THE INPUT:
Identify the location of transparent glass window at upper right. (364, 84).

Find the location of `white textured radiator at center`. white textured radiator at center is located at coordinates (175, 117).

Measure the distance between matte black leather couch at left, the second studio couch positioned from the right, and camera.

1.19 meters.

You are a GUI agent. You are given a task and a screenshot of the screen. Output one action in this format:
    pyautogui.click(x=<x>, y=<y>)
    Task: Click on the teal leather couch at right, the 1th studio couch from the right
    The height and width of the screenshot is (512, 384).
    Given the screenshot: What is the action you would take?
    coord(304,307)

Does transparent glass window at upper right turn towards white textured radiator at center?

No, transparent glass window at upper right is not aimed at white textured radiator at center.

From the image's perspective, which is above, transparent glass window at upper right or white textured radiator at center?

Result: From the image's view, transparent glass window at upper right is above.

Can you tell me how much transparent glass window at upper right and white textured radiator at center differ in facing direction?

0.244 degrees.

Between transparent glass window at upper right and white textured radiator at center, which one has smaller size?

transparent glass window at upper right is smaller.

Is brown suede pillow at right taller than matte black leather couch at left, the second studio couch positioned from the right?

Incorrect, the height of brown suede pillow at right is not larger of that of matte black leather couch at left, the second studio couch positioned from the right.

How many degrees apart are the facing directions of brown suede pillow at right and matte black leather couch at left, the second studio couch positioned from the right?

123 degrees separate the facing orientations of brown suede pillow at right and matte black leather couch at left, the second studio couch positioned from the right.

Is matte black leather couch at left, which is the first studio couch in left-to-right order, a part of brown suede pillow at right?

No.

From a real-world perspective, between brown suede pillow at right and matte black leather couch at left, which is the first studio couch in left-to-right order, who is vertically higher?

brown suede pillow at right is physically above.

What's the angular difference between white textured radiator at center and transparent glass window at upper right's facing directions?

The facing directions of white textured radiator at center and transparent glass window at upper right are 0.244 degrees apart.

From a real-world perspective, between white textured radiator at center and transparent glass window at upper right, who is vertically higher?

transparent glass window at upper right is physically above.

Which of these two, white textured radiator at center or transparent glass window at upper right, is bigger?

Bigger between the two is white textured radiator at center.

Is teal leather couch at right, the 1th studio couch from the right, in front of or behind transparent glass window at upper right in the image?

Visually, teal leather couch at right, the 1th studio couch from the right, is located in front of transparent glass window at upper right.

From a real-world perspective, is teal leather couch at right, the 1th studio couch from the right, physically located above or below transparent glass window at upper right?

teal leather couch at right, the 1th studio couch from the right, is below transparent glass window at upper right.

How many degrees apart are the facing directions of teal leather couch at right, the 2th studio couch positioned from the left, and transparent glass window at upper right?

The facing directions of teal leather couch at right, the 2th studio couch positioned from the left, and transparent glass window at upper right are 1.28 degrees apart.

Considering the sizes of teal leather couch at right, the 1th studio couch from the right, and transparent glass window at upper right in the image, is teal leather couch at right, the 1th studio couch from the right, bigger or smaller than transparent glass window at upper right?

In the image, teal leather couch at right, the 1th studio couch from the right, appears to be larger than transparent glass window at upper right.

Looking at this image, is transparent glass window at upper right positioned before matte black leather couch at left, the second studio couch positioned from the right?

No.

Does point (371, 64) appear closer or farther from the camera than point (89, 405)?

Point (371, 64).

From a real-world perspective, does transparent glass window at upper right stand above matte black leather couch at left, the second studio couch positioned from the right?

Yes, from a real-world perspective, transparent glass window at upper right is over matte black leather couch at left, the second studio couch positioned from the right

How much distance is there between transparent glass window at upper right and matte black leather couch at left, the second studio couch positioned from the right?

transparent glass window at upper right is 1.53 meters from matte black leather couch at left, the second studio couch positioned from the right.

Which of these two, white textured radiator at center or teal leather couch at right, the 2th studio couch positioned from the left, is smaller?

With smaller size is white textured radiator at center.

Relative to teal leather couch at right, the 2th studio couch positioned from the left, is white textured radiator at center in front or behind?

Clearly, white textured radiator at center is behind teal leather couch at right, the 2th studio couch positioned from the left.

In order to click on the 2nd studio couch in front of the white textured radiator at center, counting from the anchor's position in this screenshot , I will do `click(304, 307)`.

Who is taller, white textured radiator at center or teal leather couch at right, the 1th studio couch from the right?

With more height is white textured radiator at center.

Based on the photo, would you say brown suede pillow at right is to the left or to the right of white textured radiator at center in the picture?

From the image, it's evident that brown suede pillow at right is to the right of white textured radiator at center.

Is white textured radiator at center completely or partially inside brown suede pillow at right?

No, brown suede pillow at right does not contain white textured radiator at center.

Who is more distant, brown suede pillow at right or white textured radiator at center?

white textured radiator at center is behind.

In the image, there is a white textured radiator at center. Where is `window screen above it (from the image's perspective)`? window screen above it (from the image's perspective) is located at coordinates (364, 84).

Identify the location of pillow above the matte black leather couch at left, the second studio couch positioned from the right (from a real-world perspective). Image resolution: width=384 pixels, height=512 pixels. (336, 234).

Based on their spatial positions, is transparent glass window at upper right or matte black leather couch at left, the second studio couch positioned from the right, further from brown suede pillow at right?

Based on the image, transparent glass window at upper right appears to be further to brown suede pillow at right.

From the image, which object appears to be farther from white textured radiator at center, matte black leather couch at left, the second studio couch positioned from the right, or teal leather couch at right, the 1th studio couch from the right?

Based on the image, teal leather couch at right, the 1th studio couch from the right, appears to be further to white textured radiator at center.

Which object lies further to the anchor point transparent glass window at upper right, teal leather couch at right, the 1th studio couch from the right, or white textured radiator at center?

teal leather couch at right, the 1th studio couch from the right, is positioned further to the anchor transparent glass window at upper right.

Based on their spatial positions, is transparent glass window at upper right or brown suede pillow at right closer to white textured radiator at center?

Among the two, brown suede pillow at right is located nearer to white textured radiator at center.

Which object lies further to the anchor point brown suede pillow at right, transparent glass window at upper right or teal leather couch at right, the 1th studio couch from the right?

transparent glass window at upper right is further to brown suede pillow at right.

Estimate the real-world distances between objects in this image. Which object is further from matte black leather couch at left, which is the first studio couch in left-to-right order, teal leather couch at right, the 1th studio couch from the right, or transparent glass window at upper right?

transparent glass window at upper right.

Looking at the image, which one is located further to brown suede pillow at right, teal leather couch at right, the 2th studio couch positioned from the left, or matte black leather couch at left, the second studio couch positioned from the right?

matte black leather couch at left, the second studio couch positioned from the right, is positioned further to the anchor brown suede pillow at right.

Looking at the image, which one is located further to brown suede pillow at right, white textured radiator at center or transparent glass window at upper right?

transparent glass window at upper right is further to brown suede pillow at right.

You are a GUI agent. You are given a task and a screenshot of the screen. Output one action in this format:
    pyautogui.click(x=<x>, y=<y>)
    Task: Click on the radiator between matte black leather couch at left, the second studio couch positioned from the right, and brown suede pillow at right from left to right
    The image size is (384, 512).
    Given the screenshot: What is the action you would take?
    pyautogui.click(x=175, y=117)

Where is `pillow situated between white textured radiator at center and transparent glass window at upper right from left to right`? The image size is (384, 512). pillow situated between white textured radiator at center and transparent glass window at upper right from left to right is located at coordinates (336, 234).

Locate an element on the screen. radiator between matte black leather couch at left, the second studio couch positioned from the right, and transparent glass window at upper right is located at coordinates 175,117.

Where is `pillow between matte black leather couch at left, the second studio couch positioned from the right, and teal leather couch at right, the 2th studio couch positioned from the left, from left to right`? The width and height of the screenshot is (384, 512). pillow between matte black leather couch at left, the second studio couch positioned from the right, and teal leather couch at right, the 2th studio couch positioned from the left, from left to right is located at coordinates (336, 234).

WHAT YOU ARE ASKED TO DO:
Reproduce all of the material above word for word, without changing anything.

EXPECTED OUTPUT:
Identify the location of transparent glass window at upper right. (364, 84).

Find the location of `white textured radiator at center`. white textured radiator at center is located at coordinates (175, 117).

Measure the distance between matte black leather couch at left, the second studio couch positioned from the right, and camera.

1.19 meters.

You are a GUI agent. You are given a task and a screenshot of the screen. Output one action in this format:
    pyautogui.click(x=<x>, y=<y>)
    Task: Click on the teal leather couch at right, the 1th studio couch from the right
    The height and width of the screenshot is (512, 384).
    Given the screenshot: What is the action you would take?
    coord(304,307)

Does transparent glass window at upper right turn towards white textured radiator at center?

No, transparent glass window at upper right is not aimed at white textured radiator at center.

From the image's perspective, which is above, transparent glass window at upper right or white textured radiator at center?

Result: From the image's view, transparent glass window at upper right is above.

Can you tell me how much transparent glass window at upper right and white textured radiator at center differ in facing direction?

0.244 degrees.

Between transparent glass window at upper right and white textured radiator at center, which one has smaller size?

transparent glass window at upper right is smaller.

Is brown suede pillow at right taller than matte black leather couch at left, the second studio couch positioned from the right?

Incorrect, the height of brown suede pillow at right is not larger of that of matte black leather couch at left, the second studio couch positioned from the right.

How many degrees apart are the facing directions of brown suede pillow at right and matte black leather couch at left, the second studio couch positioned from the right?

123 degrees separate the facing orientations of brown suede pillow at right and matte black leather couch at left, the second studio couch positioned from the right.

Is matte black leather couch at left, which is the first studio couch in left-to-right order, a part of brown suede pillow at right?

No.

From a real-world perspective, between brown suede pillow at right and matte black leather couch at left, which is the first studio couch in left-to-right order, who is vertically higher?

brown suede pillow at right is physically above.

What's the angular difference between white textured radiator at center and transparent glass window at upper right's facing directions?

The facing directions of white textured radiator at center and transparent glass window at upper right are 0.244 degrees apart.

From a real-world perspective, between white textured radiator at center and transparent glass window at upper right, who is vertically higher?

transparent glass window at upper right is physically above.

Which of these two, white textured radiator at center or transparent glass window at upper right, is bigger?

Bigger between the two is white textured radiator at center.

Is teal leather couch at right, the 1th studio couch from the right, in front of or behind transparent glass window at upper right in the image?

Visually, teal leather couch at right, the 1th studio couch from the right, is located in front of transparent glass window at upper right.

From a real-world perspective, is teal leather couch at right, the 1th studio couch from the right, physically located above or below transparent glass window at upper right?

teal leather couch at right, the 1th studio couch from the right, is below transparent glass window at upper right.

How many degrees apart are the facing directions of teal leather couch at right, the 2th studio couch positioned from the left, and transparent glass window at upper right?

The facing directions of teal leather couch at right, the 2th studio couch positioned from the left, and transparent glass window at upper right are 1.28 degrees apart.

Considering the sizes of teal leather couch at right, the 1th studio couch from the right, and transparent glass window at upper right in the image, is teal leather couch at right, the 1th studio couch from the right, bigger or smaller than transparent glass window at upper right?

In the image, teal leather couch at right, the 1th studio couch from the right, appears to be larger than transparent glass window at upper right.

Looking at this image, is transparent glass window at upper right positioned before matte black leather couch at left, the second studio couch positioned from the right?

No.

Does point (371, 64) appear closer or farther from the camera than point (89, 405)?

Point (371, 64).

From a real-world perspective, does transparent glass window at upper right stand above matte black leather couch at left, the second studio couch positioned from the right?

Yes, from a real-world perspective, transparent glass window at upper right is over matte black leather couch at left, the second studio couch positioned from the right

How much distance is there between transparent glass window at upper right and matte black leather couch at left, the second studio couch positioned from the right?

transparent glass window at upper right is 1.53 meters from matte black leather couch at left, the second studio couch positioned from the right.

Which of these two, white textured radiator at center or teal leather couch at right, the 2th studio couch positioned from the left, is smaller?

With smaller size is white textured radiator at center.

Relative to teal leather couch at right, the 2th studio couch positioned from the left, is white textured radiator at center in front or behind?

Clearly, white textured radiator at center is behind teal leather couch at right, the 2th studio couch positioned from the left.

In order to click on the 2nd studio couch in front of the white textured radiator at center, counting from the anchor's position in this screenshot , I will do `click(304, 307)`.

Who is taller, white textured radiator at center or teal leather couch at right, the 1th studio couch from the right?

With more height is white textured radiator at center.

Based on the photo, would you say brown suede pillow at right is to the left or to the right of white textured radiator at center in the picture?

From the image, it's evident that brown suede pillow at right is to the right of white textured radiator at center.

Is white textured radiator at center completely or partially inside brown suede pillow at right?

No, brown suede pillow at right does not contain white textured radiator at center.

Who is more distant, brown suede pillow at right or white textured radiator at center?

white textured radiator at center is behind.

In the image, there is a white textured radiator at center. Where is `window screen above it (from the image's perspective)`? window screen above it (from the image's perspective) is located at coordinates (364, 84).

Identify the location of pillow above the matte black leather couch at left, the second studio couch positioned from the right (from a real-world perspective). Image resolution: width=384 pixels, height=512 pixels. (336, 234).

Based on their spatial positions, is transparent glass window at upper right or matte black leather couch at left, the second studio couch positioned from the right, further from brown suede pillow at right?

Based on the image, transparent glass window at upper right appears to be further to brown suede pillow at right.

From the image, which object appears to be farther from white textured radiator at center, matte black leather couch at left, the second studio couch positioned from the right, or teal leather couch at right, the 1th studio couch from the right?

Based on the image, teal leather couch at right, the 1th studio couch from the right, appears to be further to white textured radiator at center.

Which object lies further to the anchor point transparent glass window at upper right, teal leather couch at right, the 1th studio couch from the right, or white textured radiator at center?

teal leather couch at right, the 1th studio couch from the right, is positioned further to the anchor transparent glass window at upper right.

Based on their spatial positions, is transparent glass window at upper right or brown suede pillow at right closer to white textured radiator at center?

Among the two, brown suede pillow at right is located nearer to white textured radiator at center.

Which object lies further to the anchor point brown suede pillow at right, transparent glass window at upper right or teal leather couch at right, the 1th studio couch from the right?

transparent glass window at upper right is further to brown suede pillow at right.

Estimate the real-world distances between objects in this image. Which object is further from matte black leather couch at left, which is the first studio couch in left-to-right order, teal leather couch at right, the 1th studio couch from the right, or transparent glass window at upper right?

transparent glass window at upper right.

Looking at the image, which one is located further to brown suede pillow at right, teal leather couch at right, the 2th studio couch positioned from the left, or matte black leather couch at left, the second studio couch positioned from the right?

matte black leather couch at left, the second studio couch positioned from the right, is positioned further to the anchor brown suede pillow at right.

Looking at the image, which one is located further to brown suede pillow at right, white textured radiator at center or transparent glass window at upper right?

transparent glass window at upper right is further to brown suede pillow at right.

You are a GUI agent. You are given a task and a screenshot of the screen. Output one action in this format:
    pyautogui.click(x=<x>, y=<y>)
    Task: Click on the radiator between matte black leather couch at left, the second studio couch positioned from the right, and brown suede pillow at right from left to right
    The image size is (384, 512).
    Given the screenshot: What is the action you would take?
    pyautogui.click(x=175, y=117)

Where is `pillow situated between white textured radiator at center and transparent glass window at upper right from left to right`? The image size is (384, 512). pillow situated between white textured radiator at center and transparent glass window at upper right from left to right is located at coordinates (336, 234).

Locate an element on the screen. radiator between matte black leather couch at left, the second studio couch positioned from the right, and transparent glass window at upper right is located at coordinates 175,117.

Where is `pillow between matte black leather couch at left, the second studio couch positioned from the right, and teal leather couch at right, the 2th studio couch positioned from the left, from left to right`? The width and height of the screenshot is (384, 512). pillow between matte black leather couch at left, the second studio couch positioned from the right, and teal leather couch at right, the 2th studio couch positioned from the left, from left to right is located at coordinates (336, 234).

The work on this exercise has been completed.